**** TASK INPUT

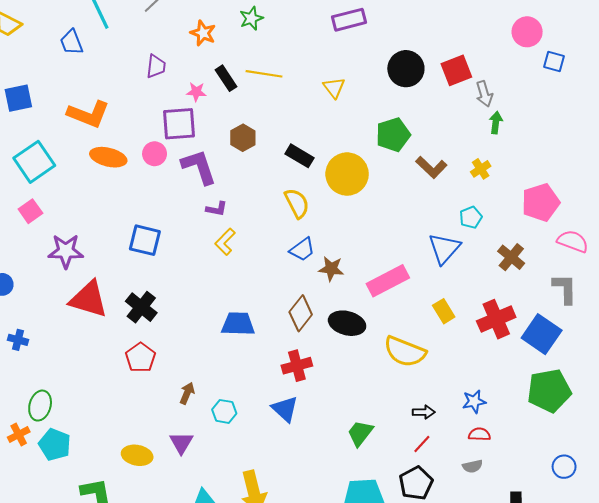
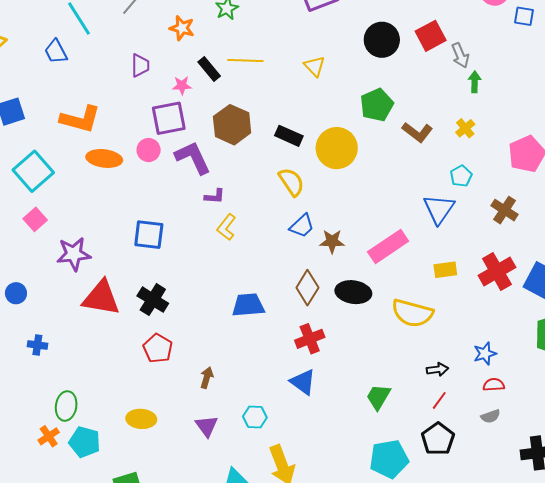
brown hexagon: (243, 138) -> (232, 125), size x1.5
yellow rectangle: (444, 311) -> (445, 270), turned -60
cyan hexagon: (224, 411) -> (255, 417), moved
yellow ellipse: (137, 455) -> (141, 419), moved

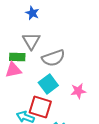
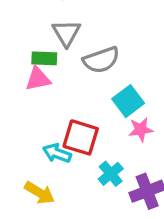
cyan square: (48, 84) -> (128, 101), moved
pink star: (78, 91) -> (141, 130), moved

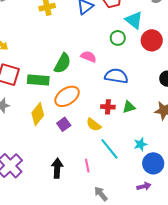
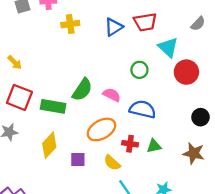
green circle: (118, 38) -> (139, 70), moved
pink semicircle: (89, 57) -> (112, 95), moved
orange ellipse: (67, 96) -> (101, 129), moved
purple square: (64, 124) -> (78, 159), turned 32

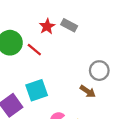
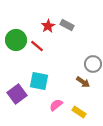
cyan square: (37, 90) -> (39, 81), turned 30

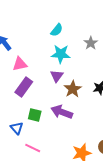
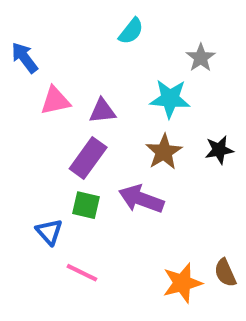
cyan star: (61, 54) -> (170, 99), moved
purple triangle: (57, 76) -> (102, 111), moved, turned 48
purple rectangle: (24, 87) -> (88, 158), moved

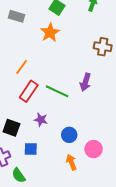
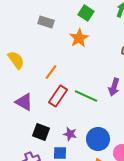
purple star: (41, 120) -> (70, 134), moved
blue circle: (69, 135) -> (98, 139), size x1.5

********

YOUR OBJECTIVE - Your answer must be an exact copy of the lines from the one with "purple triangle: (57, 76)" through the final line of the data, both included, without any pictures.

OUTPUT -
purple triangle: (57, 76) -> (102, 111), moved, turned 48
purple rectangle: (24, 87) -> (88, 158), moved

purple star: (41, 120) -> (70, 134), moved
blue circle: (69, 135) -> (98, 139), size x1.5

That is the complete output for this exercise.